- [Exercise aim]
Look below for the lines from the one with "pink plate [606,173,677,216] -> none" to the one with "green box [656,246,718,298]", and copy exactly those lines, both ends included.

- [Material for this exercise]
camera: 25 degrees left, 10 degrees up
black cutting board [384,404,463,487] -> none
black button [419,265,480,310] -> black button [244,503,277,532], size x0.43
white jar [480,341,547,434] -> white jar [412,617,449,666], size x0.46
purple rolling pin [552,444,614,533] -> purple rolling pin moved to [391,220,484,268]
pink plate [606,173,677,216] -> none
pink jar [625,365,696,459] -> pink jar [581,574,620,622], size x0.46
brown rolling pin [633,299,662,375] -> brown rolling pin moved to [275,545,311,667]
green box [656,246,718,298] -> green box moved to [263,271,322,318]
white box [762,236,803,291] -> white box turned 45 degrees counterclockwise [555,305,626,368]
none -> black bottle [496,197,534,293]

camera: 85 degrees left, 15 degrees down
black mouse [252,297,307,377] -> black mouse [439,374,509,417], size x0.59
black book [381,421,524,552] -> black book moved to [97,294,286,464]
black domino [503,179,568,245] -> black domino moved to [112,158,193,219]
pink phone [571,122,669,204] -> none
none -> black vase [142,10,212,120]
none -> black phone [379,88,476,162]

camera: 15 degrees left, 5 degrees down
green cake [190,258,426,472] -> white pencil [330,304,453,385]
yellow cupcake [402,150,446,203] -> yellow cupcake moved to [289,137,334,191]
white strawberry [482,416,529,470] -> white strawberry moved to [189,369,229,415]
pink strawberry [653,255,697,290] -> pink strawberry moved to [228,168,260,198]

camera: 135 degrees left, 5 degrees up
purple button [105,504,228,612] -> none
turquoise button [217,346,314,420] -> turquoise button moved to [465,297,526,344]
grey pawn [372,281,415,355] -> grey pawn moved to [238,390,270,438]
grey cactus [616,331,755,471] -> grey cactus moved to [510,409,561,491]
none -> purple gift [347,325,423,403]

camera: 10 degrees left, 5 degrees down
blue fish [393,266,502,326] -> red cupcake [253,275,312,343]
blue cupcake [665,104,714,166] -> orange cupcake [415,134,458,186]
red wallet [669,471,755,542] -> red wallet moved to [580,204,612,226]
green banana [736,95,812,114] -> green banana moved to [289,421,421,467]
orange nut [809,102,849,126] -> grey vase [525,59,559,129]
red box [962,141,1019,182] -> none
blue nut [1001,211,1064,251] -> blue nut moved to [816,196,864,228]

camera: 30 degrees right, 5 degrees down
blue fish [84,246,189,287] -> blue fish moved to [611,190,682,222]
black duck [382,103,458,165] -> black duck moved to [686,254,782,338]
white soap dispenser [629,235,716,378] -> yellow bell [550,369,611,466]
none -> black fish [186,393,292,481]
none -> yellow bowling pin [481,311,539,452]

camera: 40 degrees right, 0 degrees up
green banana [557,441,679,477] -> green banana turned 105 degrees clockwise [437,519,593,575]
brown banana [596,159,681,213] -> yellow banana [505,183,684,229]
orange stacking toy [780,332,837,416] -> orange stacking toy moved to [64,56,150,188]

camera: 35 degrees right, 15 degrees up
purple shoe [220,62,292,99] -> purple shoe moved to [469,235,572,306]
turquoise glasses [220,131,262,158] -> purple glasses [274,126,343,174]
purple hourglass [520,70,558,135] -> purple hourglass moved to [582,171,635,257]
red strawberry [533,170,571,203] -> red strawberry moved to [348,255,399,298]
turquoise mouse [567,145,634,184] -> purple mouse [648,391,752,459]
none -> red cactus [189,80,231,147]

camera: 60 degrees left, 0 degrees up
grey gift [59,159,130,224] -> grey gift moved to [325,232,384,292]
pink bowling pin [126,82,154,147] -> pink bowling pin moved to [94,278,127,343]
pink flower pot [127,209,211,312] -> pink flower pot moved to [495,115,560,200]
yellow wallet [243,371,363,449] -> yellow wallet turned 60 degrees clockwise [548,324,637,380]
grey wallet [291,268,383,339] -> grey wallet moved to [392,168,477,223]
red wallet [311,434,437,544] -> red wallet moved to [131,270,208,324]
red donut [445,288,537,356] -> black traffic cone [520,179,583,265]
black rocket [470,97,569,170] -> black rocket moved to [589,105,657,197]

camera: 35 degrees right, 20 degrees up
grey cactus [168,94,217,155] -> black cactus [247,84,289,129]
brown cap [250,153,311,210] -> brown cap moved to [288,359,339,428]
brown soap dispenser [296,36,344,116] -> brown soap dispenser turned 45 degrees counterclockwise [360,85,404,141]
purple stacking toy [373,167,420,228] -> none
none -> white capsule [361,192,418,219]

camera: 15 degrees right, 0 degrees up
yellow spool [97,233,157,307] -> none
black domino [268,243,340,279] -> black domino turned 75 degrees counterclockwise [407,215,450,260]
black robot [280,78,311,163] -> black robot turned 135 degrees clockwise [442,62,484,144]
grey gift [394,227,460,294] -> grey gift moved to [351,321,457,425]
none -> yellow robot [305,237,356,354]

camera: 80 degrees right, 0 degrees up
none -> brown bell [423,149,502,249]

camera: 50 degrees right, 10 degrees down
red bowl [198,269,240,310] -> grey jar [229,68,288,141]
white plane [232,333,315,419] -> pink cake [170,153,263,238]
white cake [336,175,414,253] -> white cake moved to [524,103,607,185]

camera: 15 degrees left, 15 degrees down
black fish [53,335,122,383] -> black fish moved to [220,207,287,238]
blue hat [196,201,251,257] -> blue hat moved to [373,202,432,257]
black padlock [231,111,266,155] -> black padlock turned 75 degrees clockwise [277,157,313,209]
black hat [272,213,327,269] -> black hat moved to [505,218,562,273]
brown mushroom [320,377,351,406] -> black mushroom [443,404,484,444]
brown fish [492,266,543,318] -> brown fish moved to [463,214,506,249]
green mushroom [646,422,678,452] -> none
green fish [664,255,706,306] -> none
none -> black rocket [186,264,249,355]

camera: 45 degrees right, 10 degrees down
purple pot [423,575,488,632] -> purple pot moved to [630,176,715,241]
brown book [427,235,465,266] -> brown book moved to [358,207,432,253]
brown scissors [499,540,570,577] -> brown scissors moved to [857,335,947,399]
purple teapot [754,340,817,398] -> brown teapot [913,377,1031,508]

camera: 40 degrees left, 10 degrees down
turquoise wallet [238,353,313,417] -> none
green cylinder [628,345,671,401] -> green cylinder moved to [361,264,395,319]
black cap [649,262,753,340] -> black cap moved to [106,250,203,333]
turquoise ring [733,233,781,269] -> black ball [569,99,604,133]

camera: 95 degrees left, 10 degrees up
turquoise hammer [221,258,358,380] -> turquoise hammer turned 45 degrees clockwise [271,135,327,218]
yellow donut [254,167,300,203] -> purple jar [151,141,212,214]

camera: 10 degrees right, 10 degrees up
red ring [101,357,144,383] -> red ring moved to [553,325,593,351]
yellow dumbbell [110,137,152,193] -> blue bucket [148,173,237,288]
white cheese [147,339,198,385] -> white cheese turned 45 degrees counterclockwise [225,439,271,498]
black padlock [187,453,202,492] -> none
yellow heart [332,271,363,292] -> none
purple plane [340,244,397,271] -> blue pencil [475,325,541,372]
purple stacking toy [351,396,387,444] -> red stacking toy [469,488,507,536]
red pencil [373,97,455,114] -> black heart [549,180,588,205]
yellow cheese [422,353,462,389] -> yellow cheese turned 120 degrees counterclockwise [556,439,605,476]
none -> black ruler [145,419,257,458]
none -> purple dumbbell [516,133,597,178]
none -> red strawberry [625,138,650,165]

- [Response to this task]
pink plate [606,173,677,216] -> none
pink jar [625,365,696,459] -> pink jar [581,574,620,622], size x0.46
brown rolling pin [633,299,662,375] -> brown rolling pin moved to [275,545,311,667]
green box [656,246,718,298] -> green box moved to [263,271,322,318]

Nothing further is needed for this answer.